[EXERCISE] Transcribe all of the data exactly. Images stay out.

[SOURCE DATA]
______

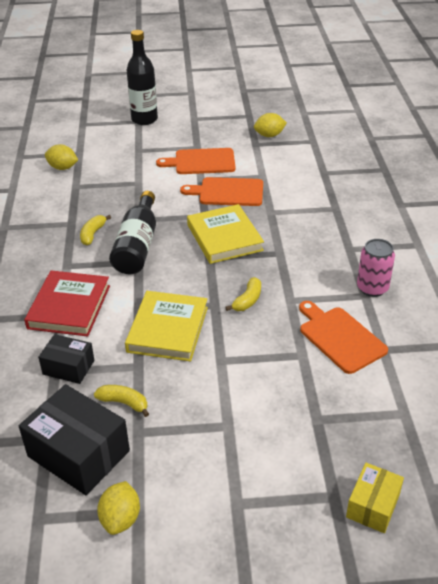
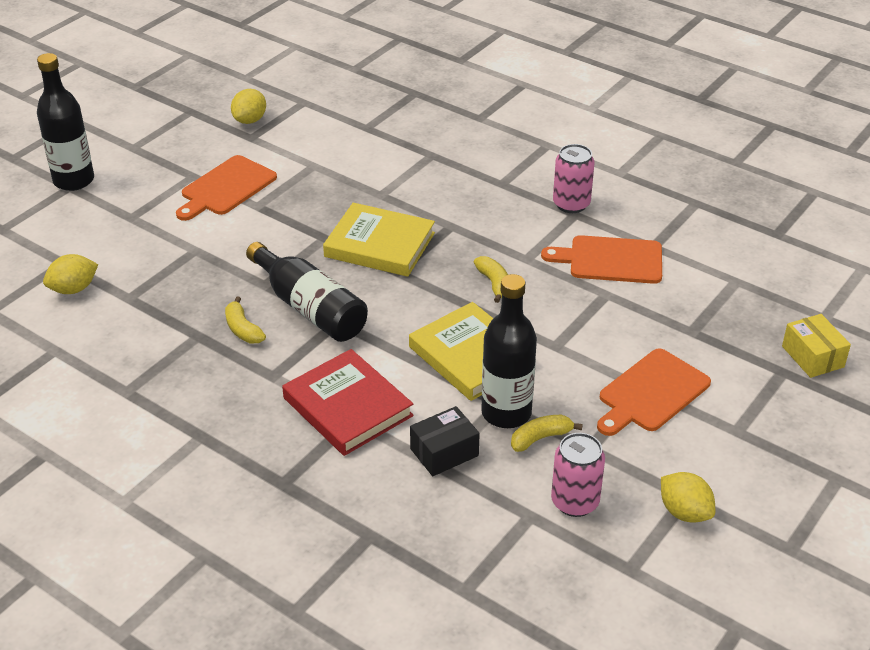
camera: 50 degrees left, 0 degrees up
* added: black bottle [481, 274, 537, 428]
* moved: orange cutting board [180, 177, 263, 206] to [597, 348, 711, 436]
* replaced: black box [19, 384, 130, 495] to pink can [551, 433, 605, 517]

______

[RESPONSE AREA]
camera: 50 degrees left, 0 degrees up
* added: black bottle [481, 274, 537, 428]
* moved: orange cutting board [180, 177, 263, 206] to [597, 348, 711, 436]
* replaced: black box [19, 384, 130, 495] to pink can [551, 433, 605, 517]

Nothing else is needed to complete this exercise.